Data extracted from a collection

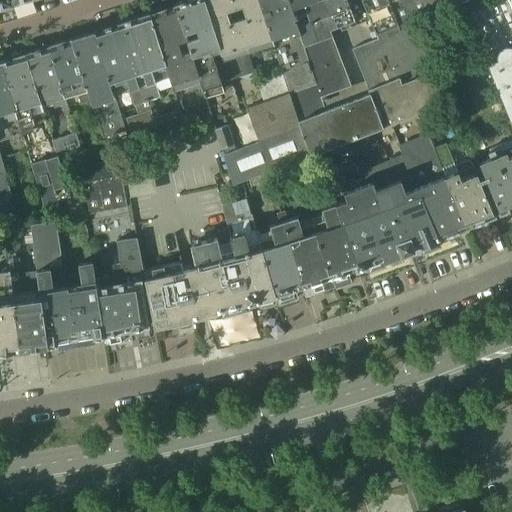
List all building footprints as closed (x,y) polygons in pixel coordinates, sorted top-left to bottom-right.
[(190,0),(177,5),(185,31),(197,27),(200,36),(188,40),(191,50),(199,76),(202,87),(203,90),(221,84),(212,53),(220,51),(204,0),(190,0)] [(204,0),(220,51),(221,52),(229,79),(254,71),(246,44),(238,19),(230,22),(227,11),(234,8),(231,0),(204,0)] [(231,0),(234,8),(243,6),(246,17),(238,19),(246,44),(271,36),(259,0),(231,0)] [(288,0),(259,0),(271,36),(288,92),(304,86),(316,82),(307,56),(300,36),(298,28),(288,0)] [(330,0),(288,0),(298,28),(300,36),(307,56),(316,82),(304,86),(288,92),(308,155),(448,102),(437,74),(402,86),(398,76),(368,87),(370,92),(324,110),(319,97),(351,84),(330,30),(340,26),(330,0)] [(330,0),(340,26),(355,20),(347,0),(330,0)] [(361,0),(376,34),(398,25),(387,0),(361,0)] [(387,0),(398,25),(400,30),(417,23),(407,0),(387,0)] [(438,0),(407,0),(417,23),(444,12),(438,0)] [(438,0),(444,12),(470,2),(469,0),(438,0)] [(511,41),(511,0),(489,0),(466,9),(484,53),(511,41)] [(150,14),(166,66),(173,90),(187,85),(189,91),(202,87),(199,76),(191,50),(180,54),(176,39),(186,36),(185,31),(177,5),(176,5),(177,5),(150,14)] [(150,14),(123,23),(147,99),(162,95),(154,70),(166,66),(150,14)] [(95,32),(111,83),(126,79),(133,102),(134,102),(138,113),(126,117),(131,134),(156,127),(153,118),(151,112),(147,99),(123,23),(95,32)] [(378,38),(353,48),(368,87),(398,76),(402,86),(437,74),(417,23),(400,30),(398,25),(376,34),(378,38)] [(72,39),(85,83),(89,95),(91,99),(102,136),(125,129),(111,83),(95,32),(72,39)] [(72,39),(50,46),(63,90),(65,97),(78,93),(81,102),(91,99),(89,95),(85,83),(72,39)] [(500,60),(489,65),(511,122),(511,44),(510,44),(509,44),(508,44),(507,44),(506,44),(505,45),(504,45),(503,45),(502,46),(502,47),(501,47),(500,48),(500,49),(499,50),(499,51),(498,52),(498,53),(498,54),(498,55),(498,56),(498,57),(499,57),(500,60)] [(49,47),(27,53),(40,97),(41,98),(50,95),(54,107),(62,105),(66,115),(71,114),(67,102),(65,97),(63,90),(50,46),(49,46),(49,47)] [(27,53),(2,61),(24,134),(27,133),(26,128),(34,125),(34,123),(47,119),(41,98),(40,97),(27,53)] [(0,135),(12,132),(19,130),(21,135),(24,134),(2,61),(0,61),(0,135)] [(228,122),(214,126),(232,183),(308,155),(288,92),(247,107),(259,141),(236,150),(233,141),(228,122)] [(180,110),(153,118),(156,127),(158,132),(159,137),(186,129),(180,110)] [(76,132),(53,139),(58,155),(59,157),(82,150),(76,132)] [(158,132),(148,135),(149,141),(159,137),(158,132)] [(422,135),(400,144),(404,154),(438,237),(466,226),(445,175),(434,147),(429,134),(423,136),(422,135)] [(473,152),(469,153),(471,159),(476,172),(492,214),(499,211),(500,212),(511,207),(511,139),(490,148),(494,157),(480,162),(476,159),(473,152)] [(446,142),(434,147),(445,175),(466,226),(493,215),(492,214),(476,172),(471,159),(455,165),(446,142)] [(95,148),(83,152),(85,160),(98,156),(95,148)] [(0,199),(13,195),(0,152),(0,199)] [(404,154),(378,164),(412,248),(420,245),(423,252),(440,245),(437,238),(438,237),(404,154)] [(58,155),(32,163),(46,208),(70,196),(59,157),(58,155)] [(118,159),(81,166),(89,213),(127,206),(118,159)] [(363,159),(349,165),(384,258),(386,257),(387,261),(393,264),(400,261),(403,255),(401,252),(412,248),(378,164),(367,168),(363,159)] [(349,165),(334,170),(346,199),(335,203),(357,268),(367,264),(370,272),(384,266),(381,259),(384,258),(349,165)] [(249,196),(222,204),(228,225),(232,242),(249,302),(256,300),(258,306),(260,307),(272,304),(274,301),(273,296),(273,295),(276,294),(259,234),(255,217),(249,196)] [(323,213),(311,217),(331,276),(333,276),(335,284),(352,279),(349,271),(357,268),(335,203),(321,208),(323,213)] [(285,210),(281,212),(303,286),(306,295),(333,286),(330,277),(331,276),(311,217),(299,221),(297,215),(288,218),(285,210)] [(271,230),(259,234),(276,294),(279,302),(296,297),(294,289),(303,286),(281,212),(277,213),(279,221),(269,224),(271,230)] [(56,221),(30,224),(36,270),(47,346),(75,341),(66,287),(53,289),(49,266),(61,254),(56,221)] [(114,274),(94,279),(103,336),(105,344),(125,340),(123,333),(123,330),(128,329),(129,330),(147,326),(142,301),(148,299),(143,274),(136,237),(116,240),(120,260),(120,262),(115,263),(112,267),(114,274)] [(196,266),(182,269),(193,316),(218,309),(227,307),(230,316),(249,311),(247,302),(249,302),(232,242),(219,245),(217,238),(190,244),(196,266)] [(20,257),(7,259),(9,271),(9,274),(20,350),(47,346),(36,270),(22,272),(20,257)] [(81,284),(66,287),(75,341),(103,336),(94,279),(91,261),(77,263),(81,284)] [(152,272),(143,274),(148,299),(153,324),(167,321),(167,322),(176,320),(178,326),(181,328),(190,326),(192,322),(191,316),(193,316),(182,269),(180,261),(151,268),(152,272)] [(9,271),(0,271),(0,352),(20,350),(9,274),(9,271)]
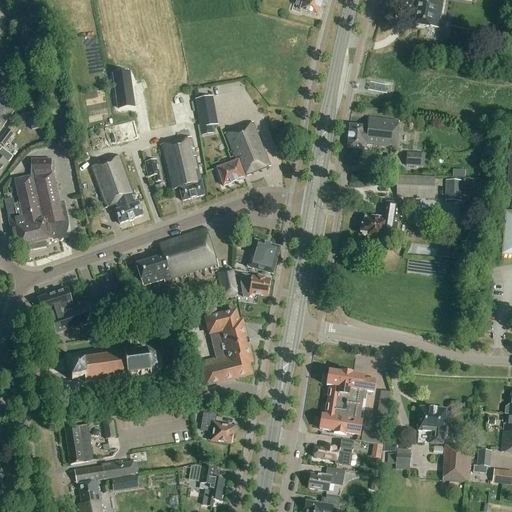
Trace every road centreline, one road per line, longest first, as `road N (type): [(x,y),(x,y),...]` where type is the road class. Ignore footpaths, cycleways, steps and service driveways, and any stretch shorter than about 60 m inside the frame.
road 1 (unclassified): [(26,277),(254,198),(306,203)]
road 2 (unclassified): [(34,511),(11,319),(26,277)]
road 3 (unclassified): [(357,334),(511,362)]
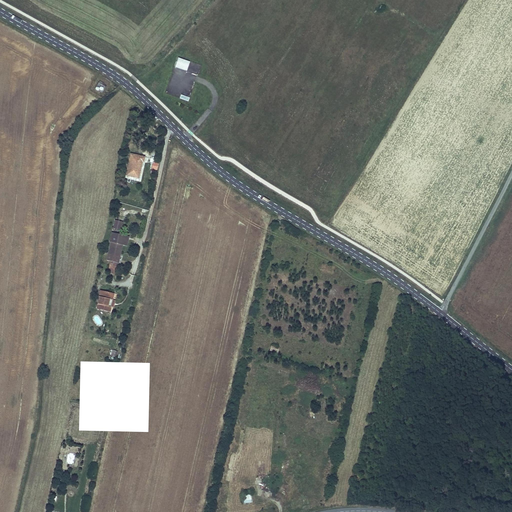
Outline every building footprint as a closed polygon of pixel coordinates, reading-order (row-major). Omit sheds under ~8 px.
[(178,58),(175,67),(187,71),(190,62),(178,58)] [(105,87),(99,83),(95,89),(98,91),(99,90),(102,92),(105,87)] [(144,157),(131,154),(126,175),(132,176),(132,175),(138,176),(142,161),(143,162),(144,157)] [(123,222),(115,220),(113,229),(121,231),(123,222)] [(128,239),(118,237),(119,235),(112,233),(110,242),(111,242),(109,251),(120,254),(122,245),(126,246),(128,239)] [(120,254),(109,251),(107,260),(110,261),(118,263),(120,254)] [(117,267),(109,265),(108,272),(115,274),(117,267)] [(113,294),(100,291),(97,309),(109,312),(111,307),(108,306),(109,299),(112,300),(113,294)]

| AIM |
Can you rewrite all the records above, substituting "image coordinates" for "pixel coordinates" and leaving everything else unchanged? Leave the pictures out of your answer.

| TASK RESPONSE |
List all building footprints as closed (x,y) polygons in image coordinates, sorted top-left to bottom-right.
[(190,0),(177,5),(185,31),(197,27),(200,36),(188,40),(191,50),(199,76),(202,87),(203,90),(221,84),(212,53),(220,51),(204,0),(190,0)] [(204,0),(220,51),(221,52),(229,79),(254,71),(246,44),(238,19),(230,22),(227,11),(234,8),(231,0),(204,0)] [(231,0),(234,8),(243,6),(246,17),(238,19),(246,44),(271,36),(259,0),(231,0)] [(288,0),(259,0),(271,36),(288,92),(304,86),(316,82),(307,56),(300,36),(298,28),(288,0)] [(330,0),(288,0),(298,28),(300,36),(307,56),(316,82),(304,86),(288,92),(308,155),(448,102),(437,74),(402,86),(398,76),(368,87),(370,92),(324,110),(319,97),(351,84),(330,30),(340,26),(330,0)] [(330,0),(340,26),(355,20),(347,0),(330,0)] [(361,0),(376,34),(398,25),(387,0),(361,0)] [(387,0),(398,25),(400,30),(417,23),(407,0),(387,0)] [(438,0),(407,0),(417,23),(444,12),(438,0)] [(438,0),(444,12),(470,2),(469,0),(438,0)] [(511,41),(511,0),(489,0),(466,9),(484,53),(511,41)] [(150,14),(166,66),(173,90),(187,85),(189,91),(202,87),(199,76),(191,50),(180,54),(176,39),(186,36),(185,31),(177,5),(176,5),(177,5),(150,14)] [(150,14),(123,23),(147,99),(162,95),(154,70),(166,66),(150,14)] [(95,32),(111,83),(126,79),(133,102),(134,102),(138,113),(126,117),(131,134),(156,127),(153,118),(151,112),(147,99),(123,23),(95,32)] [(378,38),(353,48),(368,87),(398,76),(402,86),(437,74),(417,23),(400,30),(398,25),(376,34),(378,38)] [(72,39),(85,83),(89,95),(91,99),(102,136),(125,129),(111,83),(95,32),(72,39)] [(72,39),(50,46),(63,90),(65,97),(78,93),(81,102),(91,99),(89,95),(85,83),(72,39)] [(500,60),(489,65),(511,122),(511,44),(510,44),(509,44),(508,44),(507,44),(506,44),(505,45),(504,45),(503,45),(502,46),(502,47),(501,47),(500,48),(500,49),(499,50),(499,51),(498,52),(498,53),(498,54),(498,55),(498,56),(498,57),(499,57),(500,60)] [(49,47),(27,53),(40,97),(41,98),(50,95),(54,107),(62,105),(66,115),(71,114),(67,102),(65,97),(63,90),(50,46),(49,46),(49,47)] [(27,53),(2,61),(24,134),(27,133),(26,128),(34,125),(34,123),(47,119),(41,98),(40,97),(27,53)] [(0,135),(12,132),(19,130),(21,135),(24,134),(2,61),(0,61),(0,135)] [(228,122),(214,126),(232,183),(308,155),(288,92),(247,107),(259,141),(236,150),(233,141),(228,122)] [(180,110),(153,118),(156,127),(158,132),(159,137),(186,129),(180,110)] [(76,132),(53,139),(58,155),(59,157),(82,150),(76,132)] [(158,132),(148,135),(149,141),(159,137),(158,132)] [(422,135),(400,144),(404,154),(438,237),(466,226),(445,175),(434,147),(429,134),(423,136),(422,135)] [(473,152),(469,153),(471,159),(476,172),(492,214),(499,211),(500,212),(511,207),(511,139),(490,148),(494,157),(480,162),(476,159),(473,152)] [(446,142),(434,147),(445,175),(466,226),(493,215),(492,214),(476,172),(471,159),(455,165),(446,142)] [(95,148),(83,152),(85,160),(98,156),(95,148)] [(0,199),(13,195),(0,152),(0,199)] [(404,154),(378,164),(412,248),(420,245),(423,252),(440,245),(437,238),(438,237),(404,154)] [(58,155),(32,163),(46,208),(70,196),(59,157),(58,155)] [(118,159),(81,166),(89,213),(127,206),(118,159)] [(363,159),(349,165),(384,258),(386,257),(387,261),(393,264),(400,261),(403,255),(401,252),(412,248),(378,164),(367,168),(363,159)] [(349,165),(334,170),(346,199),(335,203),(357,268),(367,264),(370,272),(384,266),(381,259),(384,258),(349,165)] [(249,196),(222,204),(228,225),(232,242),(249,302),(256,300),(258,306),(260,307),(272,304),(274,301),(273,296),(273,295),(276,294),(259,234),(255,217),(249,196)] [(323,213),(311,217),(331,276),(333,276),(335,284),(352,279),(349,271),(357,268),(335,203),(321,208),(323,213)] [(285,210),(281,212),(303,286),(306,295),(333,286),(330,277),(331,276),(311,217),(299,221),(297,215),(288,218),(285,210)] [(271,230),(259,234),(276,294),(279,302),(296,297),(294,289),(303,286),(281,212),(277,213),(279,221),(269,224),(271,230)] [(56,221),(30,224),(36,270),(47,346),(75,341),(66,287),(53,289),(49,266),(61,254),(56,221)] [(114,274),(94,279),(103,336),(105,344),(125,340),(123,333),(123,330),(128,329),(129,330),(147,326),(142,301),(148,299),(143,274),(136,237),(116,240),(120,260),(120,262),(115,263),(112,267),(114,274)] [(196,266),(182,269),(193,316),(218,309),(227,307),(230,316),(249,311),(247,302),(249,302),(232,242),(219,245),(217,238),(190,244),(196,266)] [(20,257),(7,259),(9,271),(9,274),(20,350),(47,346),(36,270),(22,272),(20,257)] [(81,284),(66,287),(75,341),(103,336),(94,279),(91,261),(77,263),(81,284)] [(152,272),(143,274),(148,299),(153,324),(167,321),(167,322),(176,320),(178,326),(181,328),(190,326),(192,322),(191,316),(193,316),(182,269),(180,261),(151,268),(152,272)] [(9,271),(0,271),(0,352),(20,350),(9,274),(9,271)]
Trace every road centreline, one road per line, longest first, as `road N (type): [(x,y),(x,y),...]` where type is the road class. Ignore footpaths, cycleways, steps and service driveways, and any stretch shorter than about 60 m inside the frame.
road 1 (unclassified): [(26,277),(254,198),(306,203)]
road 2 (unclassified): [(34,511),(11,319),(26,277)]
road 3 (unclassified): [(357,334),(511,362)]
Outline every building footprint as a closed polygon of image coordinates, reading-order (row-major). Omit sheds under ~8 px.
[(178,58),(175,67),(187,71),(190,62),(178,58)] [(105,87),(99,83),(95,89),(98,91),(99,90),(102,92),(105,87)] [(144,157),(131,154),(126,175),(132,176),(132,175),(138,176),(142,161),(143,162),(144,157)] [(123,222),(115,220),(113,229),(121,231),(123,222)] [(128,239),(118,237),(119,235),(112,233),(110,242),(111,242),(109,251),(120,254),(122,245),(126,246),(128,239)] [(120,254),(109,251),(107,260),(110,261),(118,263),(120,254)] [(117,267),(109,265),(108,272),(115,274),(117,267)] [(113,294),(100,291),(97,309),(109,312),(111,307),(108,306),(109,299),(112,300),(113,294)]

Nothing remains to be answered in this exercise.